◆ Source records:
_ _ _

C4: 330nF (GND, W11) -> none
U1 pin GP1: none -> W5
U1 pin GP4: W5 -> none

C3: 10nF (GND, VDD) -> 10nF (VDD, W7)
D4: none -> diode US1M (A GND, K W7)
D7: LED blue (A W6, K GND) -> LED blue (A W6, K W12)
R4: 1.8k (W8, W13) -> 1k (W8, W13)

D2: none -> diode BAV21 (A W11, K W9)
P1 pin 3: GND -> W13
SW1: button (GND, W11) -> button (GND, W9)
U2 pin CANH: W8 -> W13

_ _ _

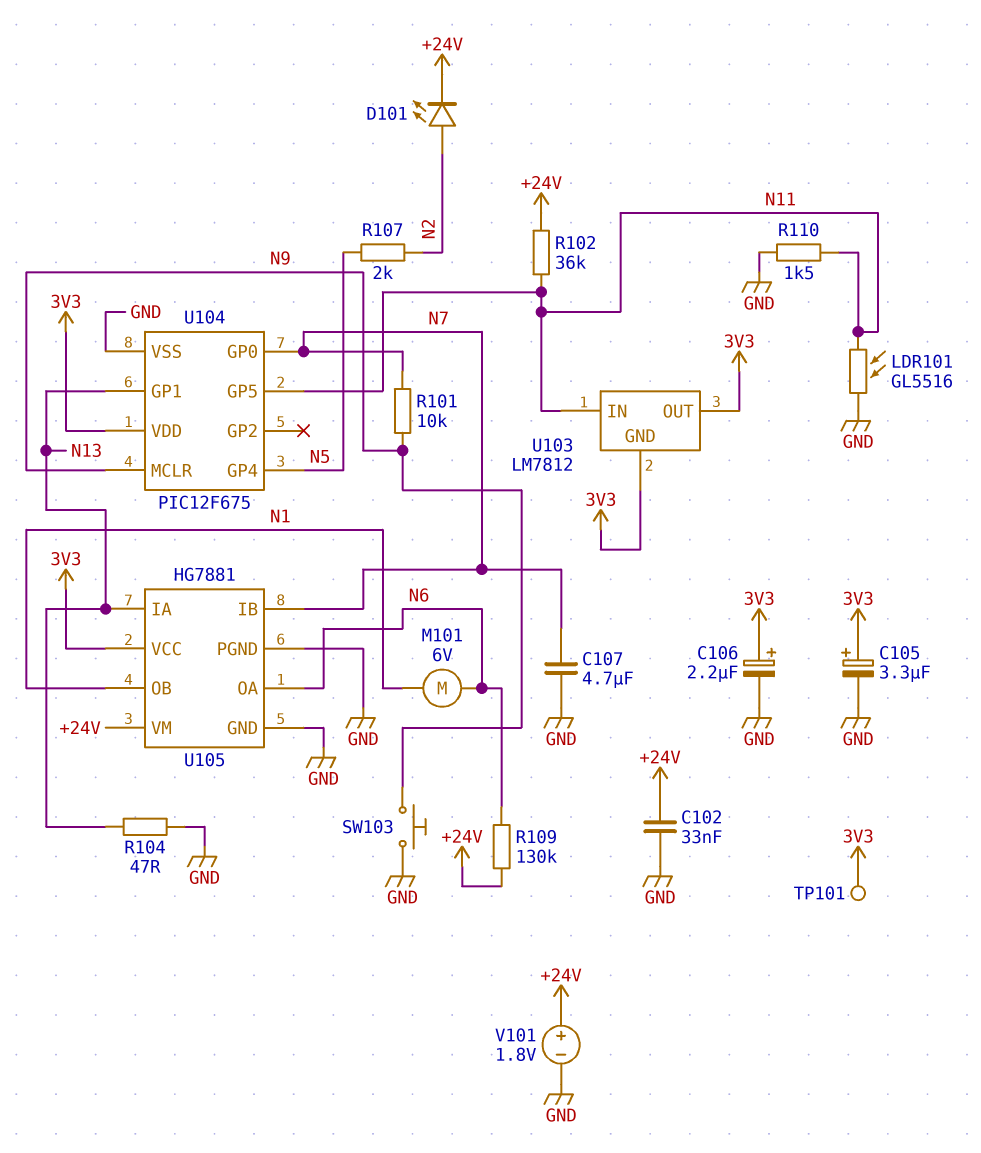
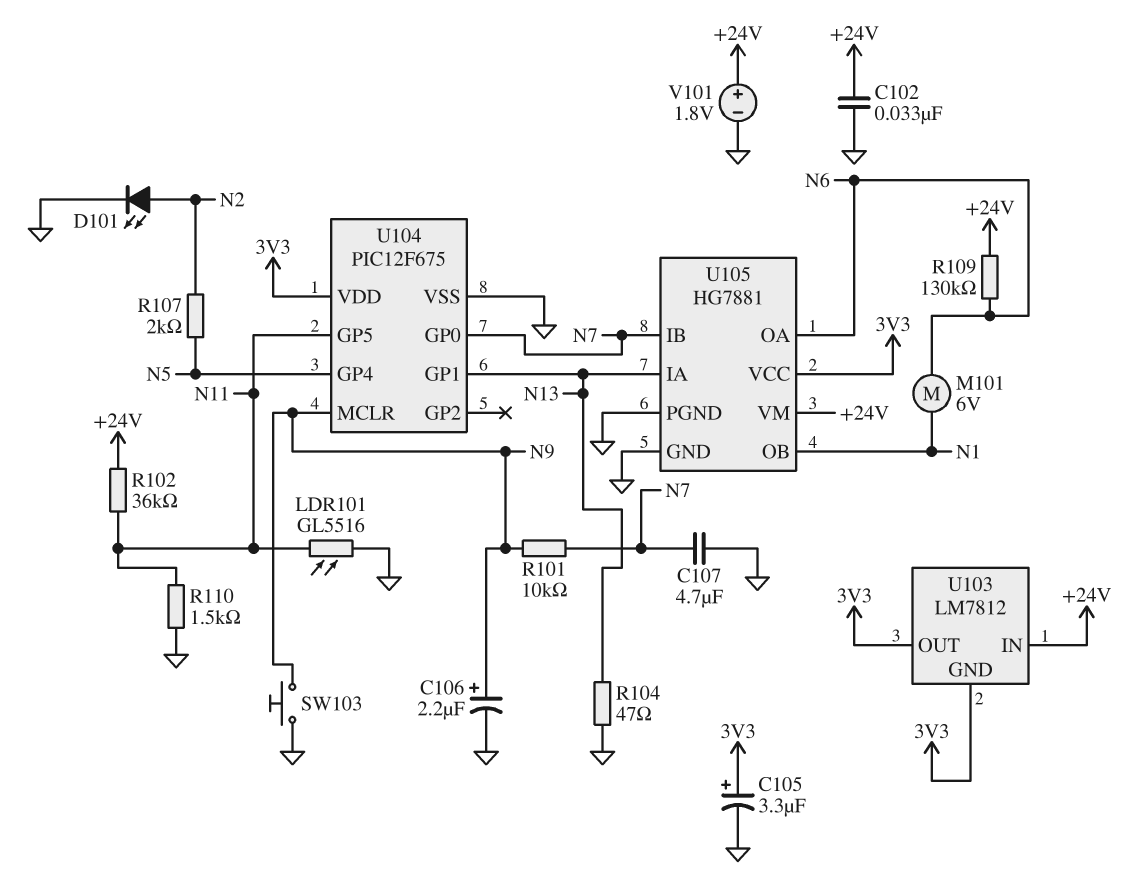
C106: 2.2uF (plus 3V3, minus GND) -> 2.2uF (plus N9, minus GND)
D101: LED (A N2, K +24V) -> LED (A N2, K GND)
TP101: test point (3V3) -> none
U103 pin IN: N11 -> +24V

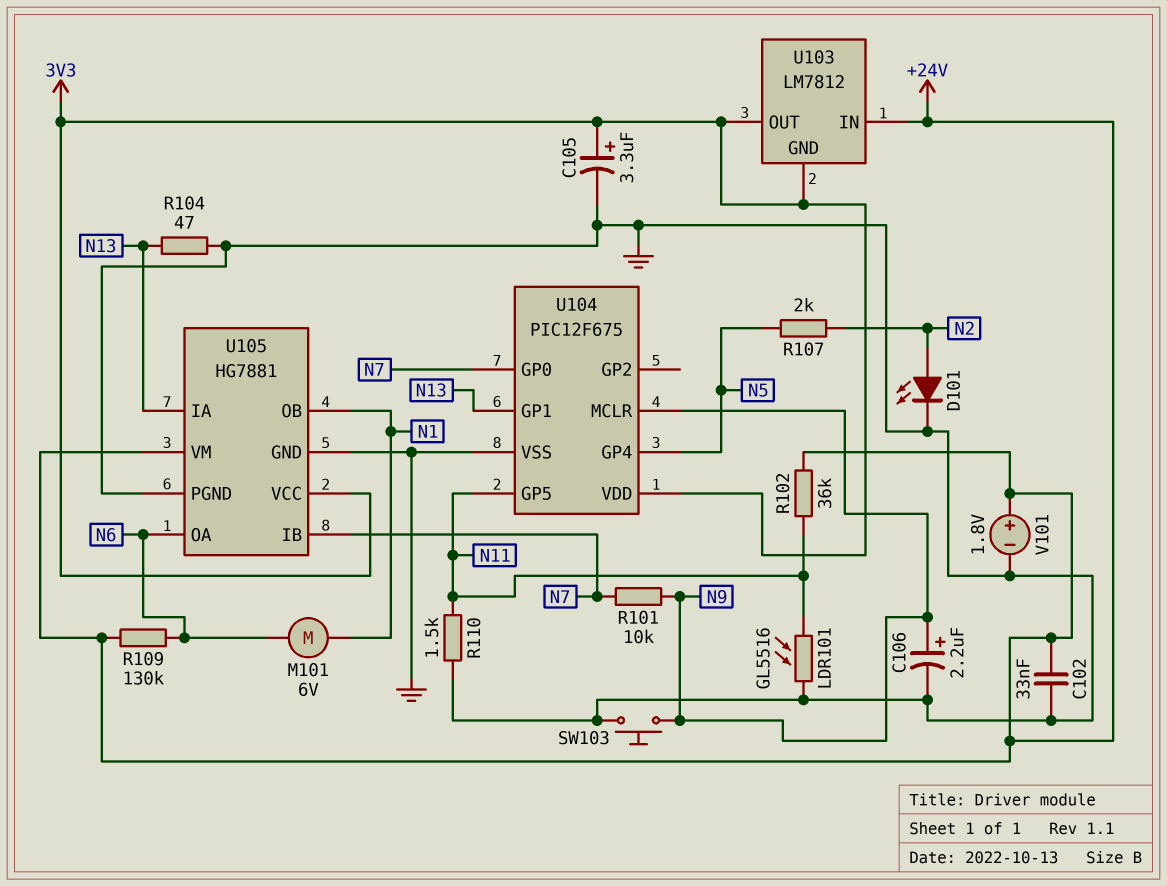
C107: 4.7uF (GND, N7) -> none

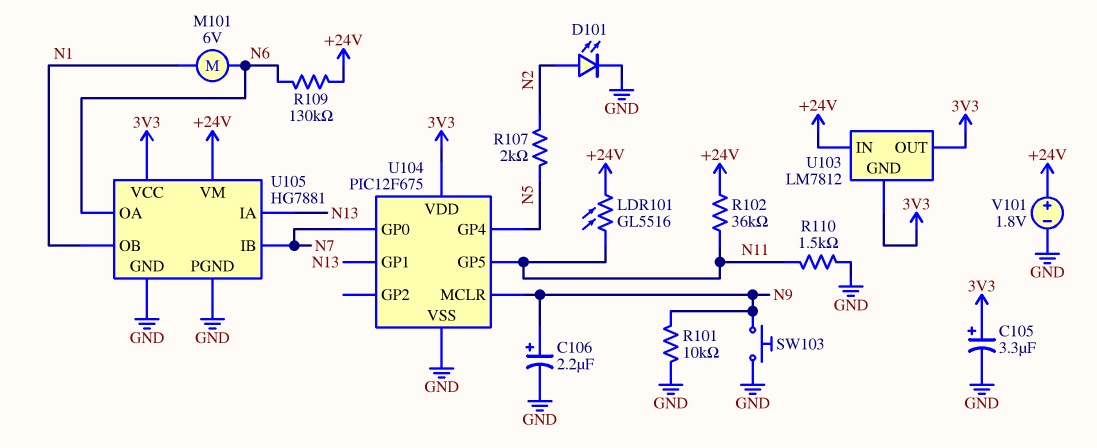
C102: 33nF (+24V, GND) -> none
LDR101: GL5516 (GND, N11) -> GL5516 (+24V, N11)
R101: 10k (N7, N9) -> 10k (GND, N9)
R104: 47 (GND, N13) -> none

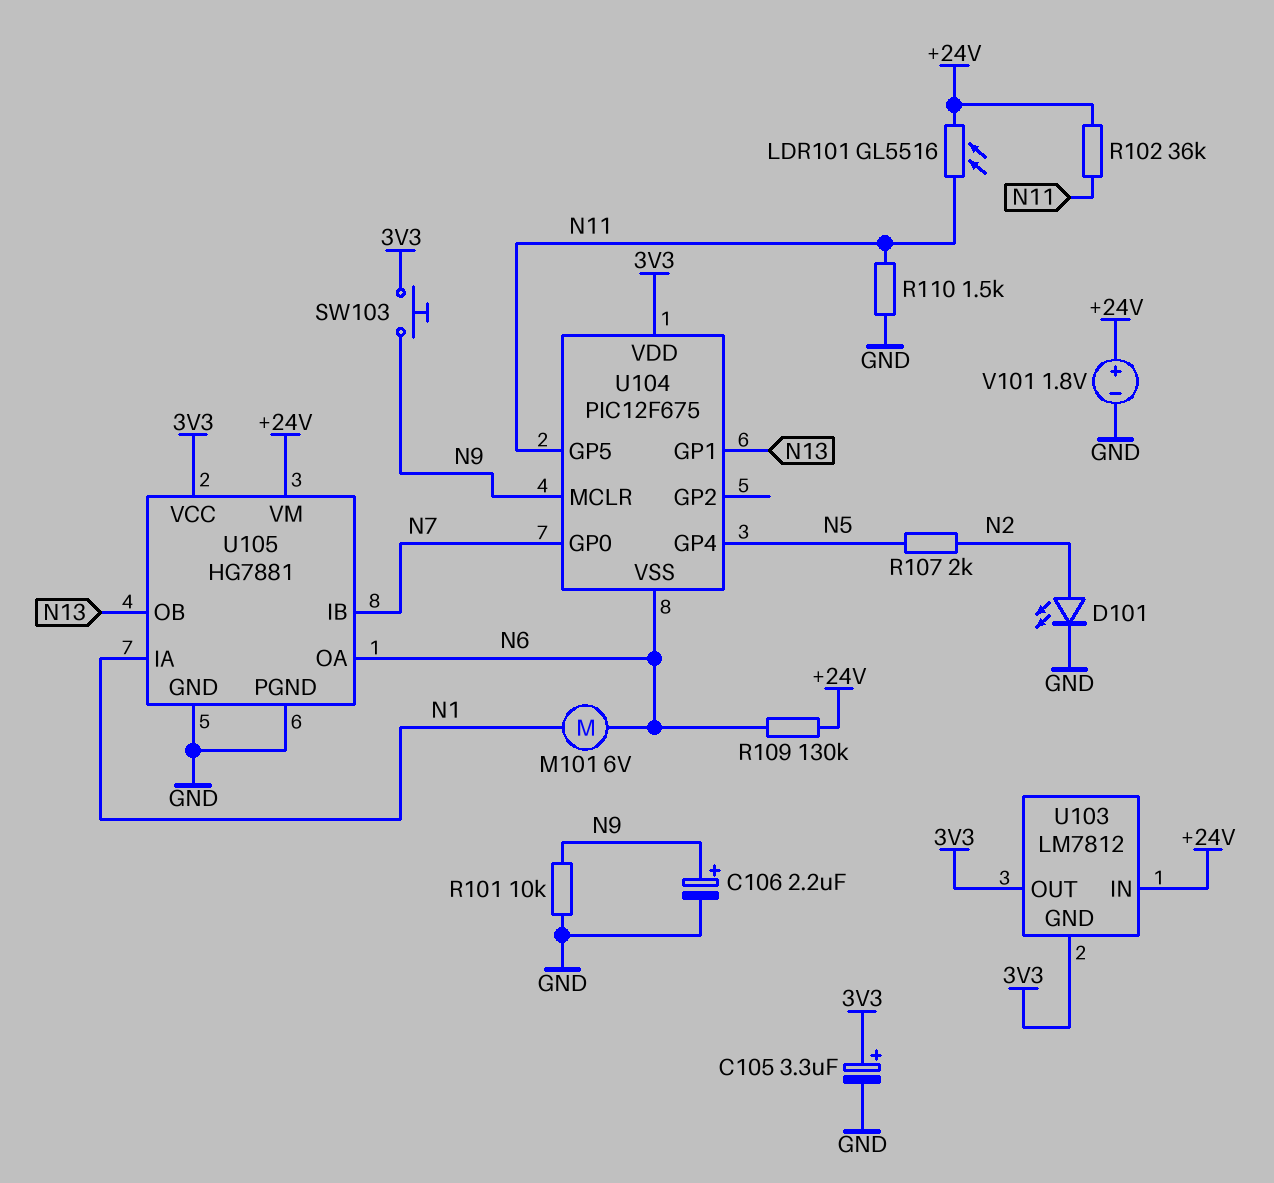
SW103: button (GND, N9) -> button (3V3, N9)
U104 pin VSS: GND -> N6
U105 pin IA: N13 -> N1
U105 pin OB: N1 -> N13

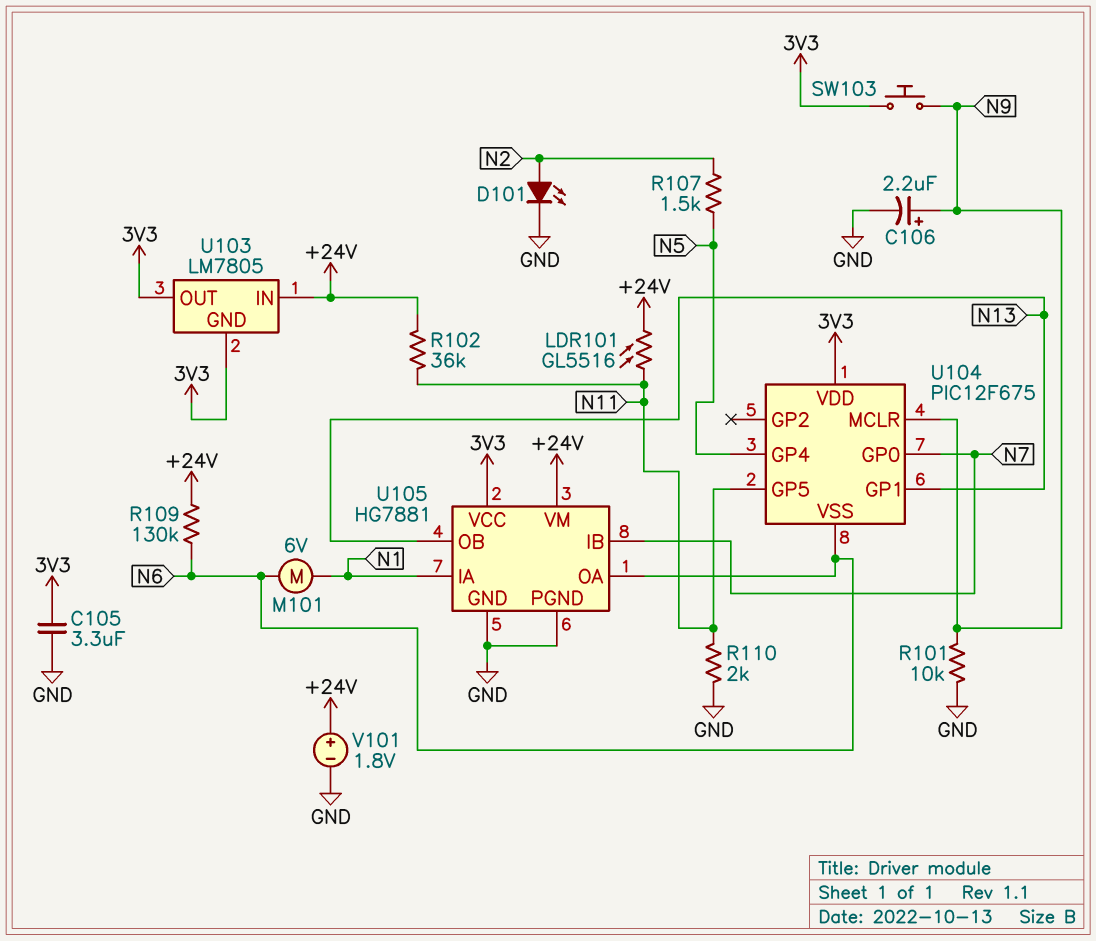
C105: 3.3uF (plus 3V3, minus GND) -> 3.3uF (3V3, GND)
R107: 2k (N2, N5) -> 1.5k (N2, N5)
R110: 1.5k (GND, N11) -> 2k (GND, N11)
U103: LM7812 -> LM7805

_ _ _

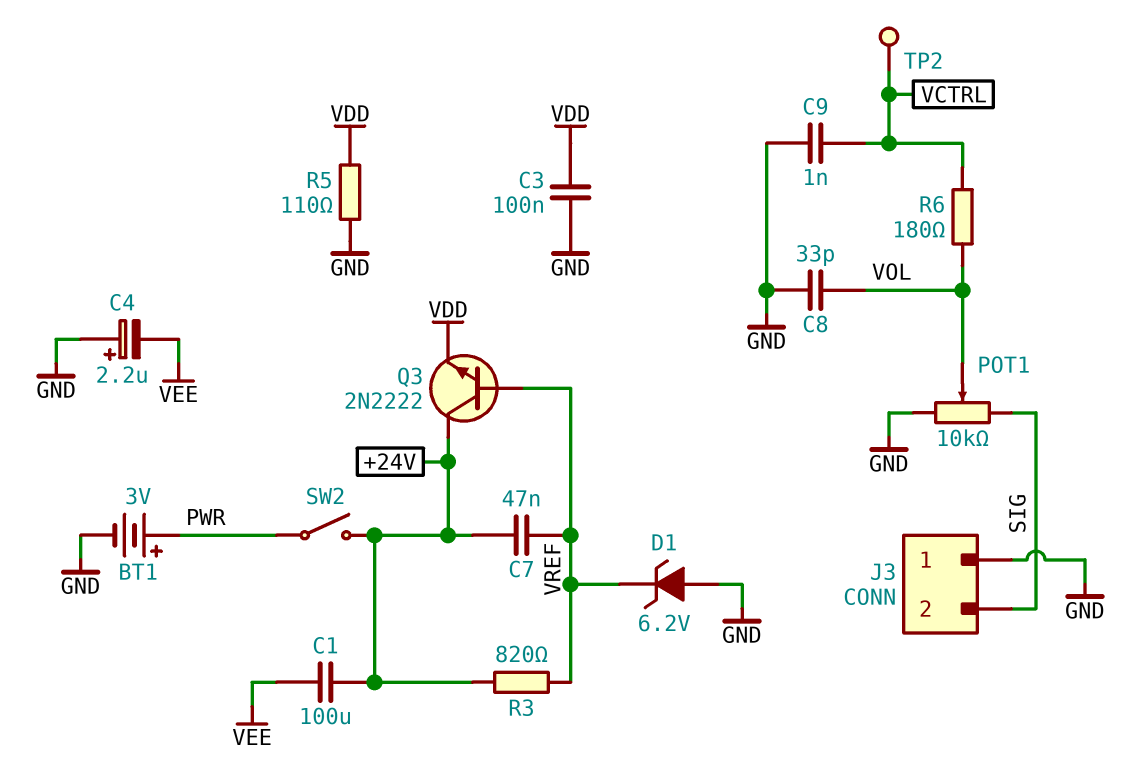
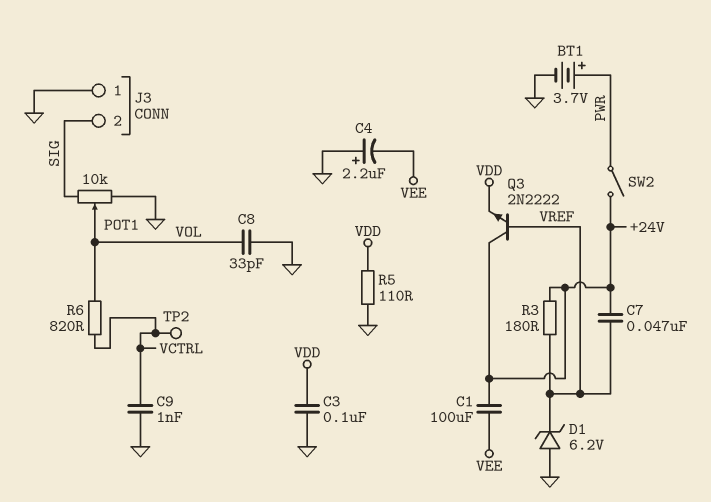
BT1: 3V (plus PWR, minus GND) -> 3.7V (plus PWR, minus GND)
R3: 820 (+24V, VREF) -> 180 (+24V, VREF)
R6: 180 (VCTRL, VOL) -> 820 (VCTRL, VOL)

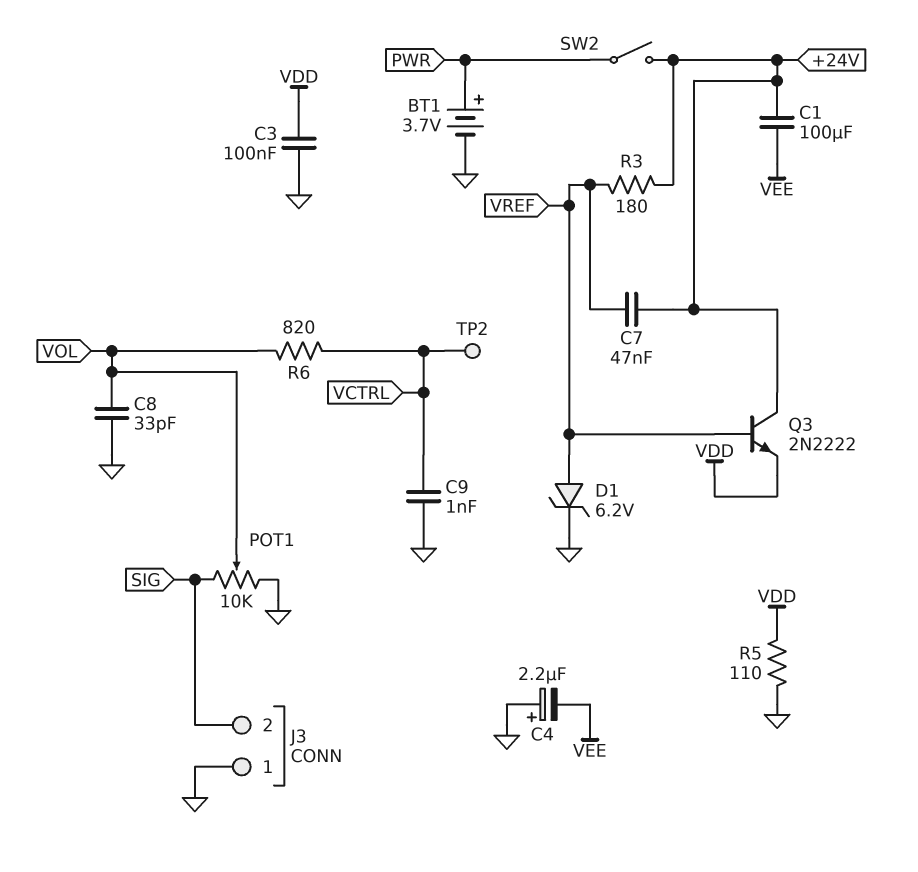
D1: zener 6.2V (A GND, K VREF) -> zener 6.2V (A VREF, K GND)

_ _ _

◆ Task to carry out: From the records above, report the number of lines that hold the string "minus" and add nothing.

◆ Response to the exercise: 3